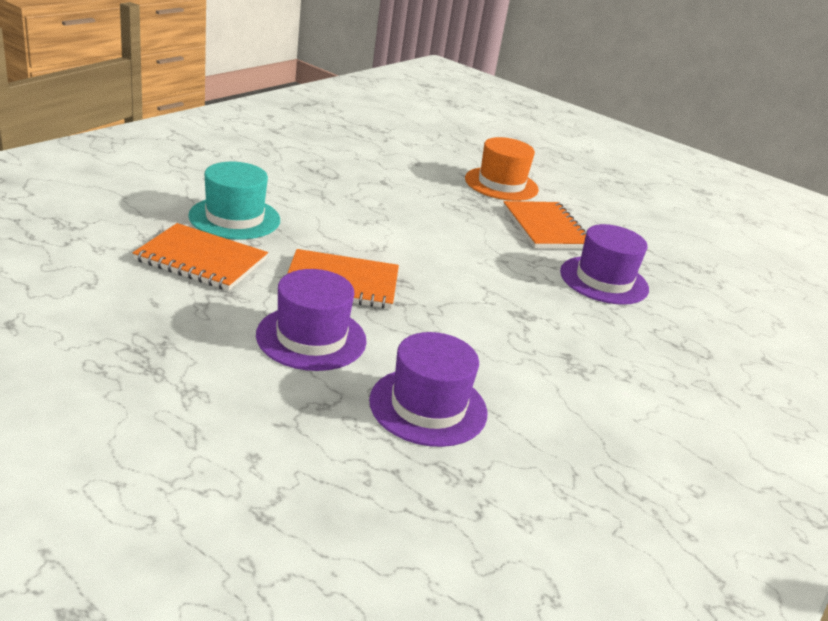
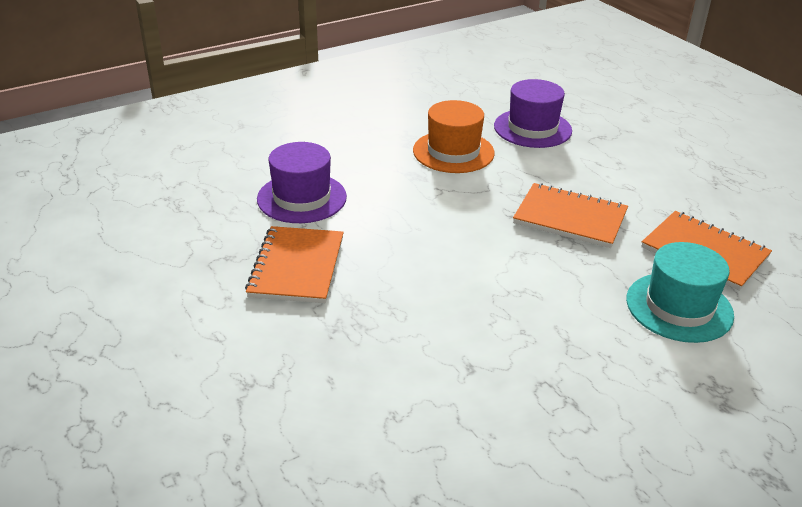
camera: 155 degrees left, 5 degrees up
purple hat [256,269,367,371] -> none
orange hat [465,137,539,201] -> orange hat moved to [413,100,495,173]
================================
§ What to produce
Write out the material above once more, word for word. Images stay out.

§ Response for this exercise
camera: 155 degrees left, 5 degrees up
purple hat [256,269,367,371] -> none
orange hat [465,137,539,201] -> orange hat moved to [413,100,495,173]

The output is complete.